Please copy out the entries below exactly, beginning with the line that contains "camera: 25 degrees right, 15 degrees up" and ending with the line that contains "(688, 302) = (743, 318): yellow", and include nothing outside that span.

[Input material]

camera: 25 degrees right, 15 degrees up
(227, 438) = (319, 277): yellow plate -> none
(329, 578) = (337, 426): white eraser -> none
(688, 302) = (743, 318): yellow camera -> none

[/Input material]
[Input material]

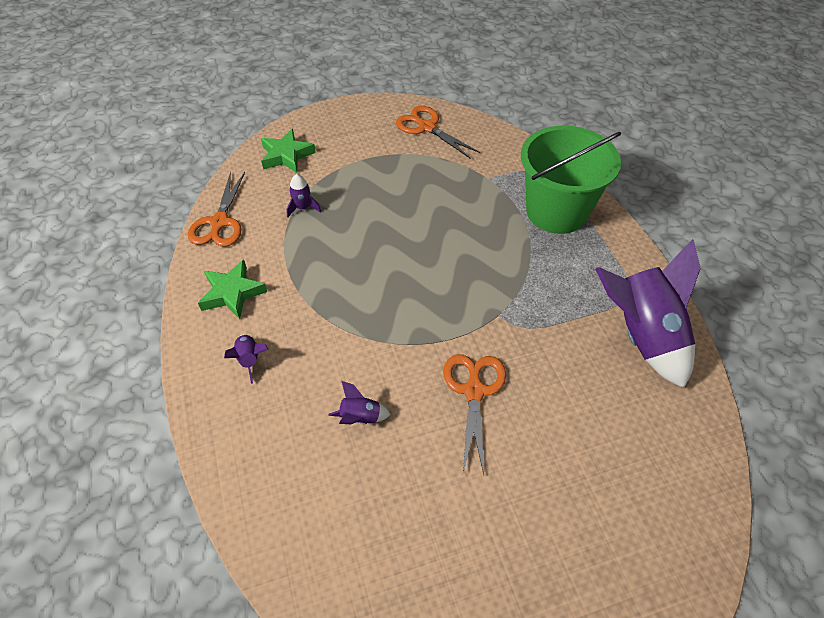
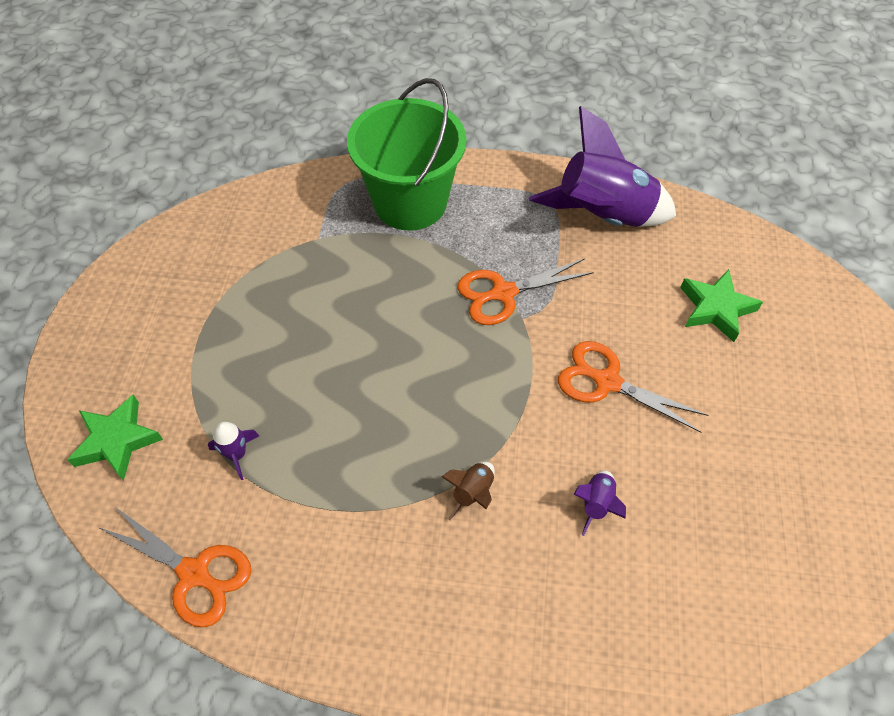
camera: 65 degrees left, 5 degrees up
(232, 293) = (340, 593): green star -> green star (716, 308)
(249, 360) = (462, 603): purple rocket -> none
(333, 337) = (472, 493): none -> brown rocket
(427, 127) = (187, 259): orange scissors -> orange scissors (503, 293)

[/Input material]

Written answer:
camera: 25 degrees right, 15 degrees up
(227, 438) = (319, 277): yellow plate -> none
(329, 578) = (337, 426): white eraser -> none
(688, 302) = (743, 318): yellow camera -> none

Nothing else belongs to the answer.